§ **What to produce**: Pick out every line in the records below that contains the string "road", matching case exactly, and copy each of those lines in full.

§ **Records for processing**:
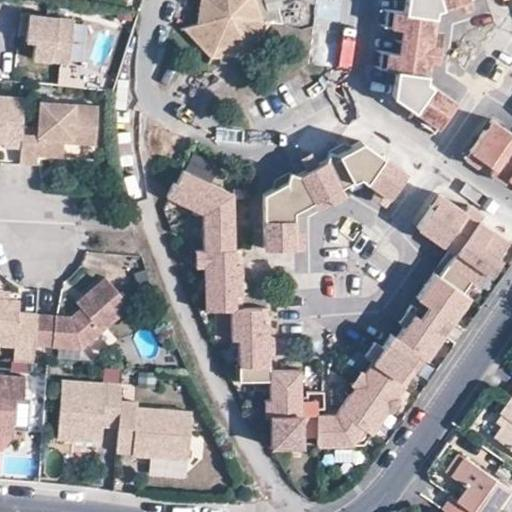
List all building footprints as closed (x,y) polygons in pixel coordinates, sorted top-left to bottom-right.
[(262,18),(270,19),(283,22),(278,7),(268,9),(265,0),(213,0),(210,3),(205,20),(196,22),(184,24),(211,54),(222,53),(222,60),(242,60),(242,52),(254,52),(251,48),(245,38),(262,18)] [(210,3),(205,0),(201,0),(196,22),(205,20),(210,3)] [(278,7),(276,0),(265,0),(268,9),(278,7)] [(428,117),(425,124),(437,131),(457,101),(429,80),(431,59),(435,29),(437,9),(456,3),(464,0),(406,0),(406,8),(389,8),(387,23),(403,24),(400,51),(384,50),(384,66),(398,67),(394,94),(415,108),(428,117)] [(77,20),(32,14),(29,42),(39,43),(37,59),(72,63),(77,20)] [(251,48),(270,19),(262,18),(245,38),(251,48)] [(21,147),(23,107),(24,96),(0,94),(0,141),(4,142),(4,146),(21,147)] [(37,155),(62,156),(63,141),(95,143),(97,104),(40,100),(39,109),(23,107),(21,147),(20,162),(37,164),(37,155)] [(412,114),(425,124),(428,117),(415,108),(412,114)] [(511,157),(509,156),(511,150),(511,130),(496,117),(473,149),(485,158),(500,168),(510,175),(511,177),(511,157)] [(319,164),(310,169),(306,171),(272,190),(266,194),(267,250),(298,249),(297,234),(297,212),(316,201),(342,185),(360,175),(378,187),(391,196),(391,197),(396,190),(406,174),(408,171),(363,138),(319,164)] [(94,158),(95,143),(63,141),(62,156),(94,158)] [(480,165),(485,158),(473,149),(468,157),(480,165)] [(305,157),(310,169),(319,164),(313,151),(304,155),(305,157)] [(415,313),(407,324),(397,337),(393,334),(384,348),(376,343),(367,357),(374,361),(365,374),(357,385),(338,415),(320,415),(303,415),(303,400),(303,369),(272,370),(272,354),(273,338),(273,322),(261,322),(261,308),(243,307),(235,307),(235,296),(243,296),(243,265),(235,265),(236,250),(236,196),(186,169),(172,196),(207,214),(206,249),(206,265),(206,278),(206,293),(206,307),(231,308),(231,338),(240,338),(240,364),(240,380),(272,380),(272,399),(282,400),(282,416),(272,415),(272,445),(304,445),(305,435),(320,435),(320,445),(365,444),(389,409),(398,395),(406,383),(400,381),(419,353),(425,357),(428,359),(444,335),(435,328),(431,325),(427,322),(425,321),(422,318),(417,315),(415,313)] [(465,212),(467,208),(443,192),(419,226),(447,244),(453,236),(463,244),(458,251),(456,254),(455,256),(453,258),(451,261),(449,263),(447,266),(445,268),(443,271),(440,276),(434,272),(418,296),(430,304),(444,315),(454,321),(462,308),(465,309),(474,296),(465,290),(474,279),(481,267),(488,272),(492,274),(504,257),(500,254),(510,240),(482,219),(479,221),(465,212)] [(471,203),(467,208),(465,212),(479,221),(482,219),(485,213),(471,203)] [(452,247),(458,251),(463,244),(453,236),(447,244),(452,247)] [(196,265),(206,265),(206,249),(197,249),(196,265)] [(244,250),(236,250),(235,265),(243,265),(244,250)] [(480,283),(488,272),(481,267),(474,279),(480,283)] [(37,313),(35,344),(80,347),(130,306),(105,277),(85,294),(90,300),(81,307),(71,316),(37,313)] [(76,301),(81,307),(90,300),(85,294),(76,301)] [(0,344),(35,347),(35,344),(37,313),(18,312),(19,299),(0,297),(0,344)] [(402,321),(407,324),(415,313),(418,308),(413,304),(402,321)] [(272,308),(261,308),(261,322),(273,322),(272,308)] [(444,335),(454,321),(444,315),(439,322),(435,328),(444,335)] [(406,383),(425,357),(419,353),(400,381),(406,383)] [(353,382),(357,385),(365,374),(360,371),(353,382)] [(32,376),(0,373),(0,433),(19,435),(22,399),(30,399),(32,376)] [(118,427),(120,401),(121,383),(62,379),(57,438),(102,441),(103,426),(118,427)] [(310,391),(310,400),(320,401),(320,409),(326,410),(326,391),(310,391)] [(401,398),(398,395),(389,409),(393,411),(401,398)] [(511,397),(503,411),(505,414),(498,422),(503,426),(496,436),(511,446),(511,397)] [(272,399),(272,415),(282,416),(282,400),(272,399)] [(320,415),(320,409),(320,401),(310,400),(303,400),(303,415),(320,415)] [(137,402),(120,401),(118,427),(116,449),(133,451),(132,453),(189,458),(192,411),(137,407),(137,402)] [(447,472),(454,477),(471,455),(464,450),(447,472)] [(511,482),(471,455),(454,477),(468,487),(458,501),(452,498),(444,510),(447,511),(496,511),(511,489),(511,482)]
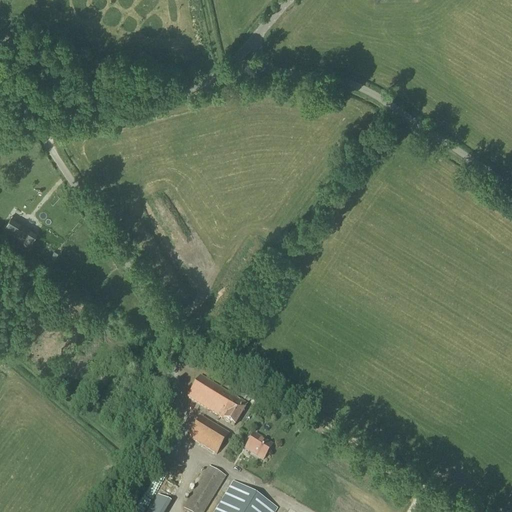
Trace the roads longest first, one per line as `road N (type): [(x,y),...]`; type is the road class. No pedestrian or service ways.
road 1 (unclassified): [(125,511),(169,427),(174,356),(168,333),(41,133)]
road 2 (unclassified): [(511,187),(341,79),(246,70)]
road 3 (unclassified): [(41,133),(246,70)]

§ **Result of the exercise**:
Trace the roads longest first, one per line as `road N (type): [(x,y),...]`; type is the road class. No pedestrian or service ways.
road 1 (unclassified): [(125,511),(169,427),(174,356),(168,333),(41,133)]
road 2 (unclassified): [(511,187),(341,79),(246,70)]
road 3 (unclassified): [(41,133),(246,70)]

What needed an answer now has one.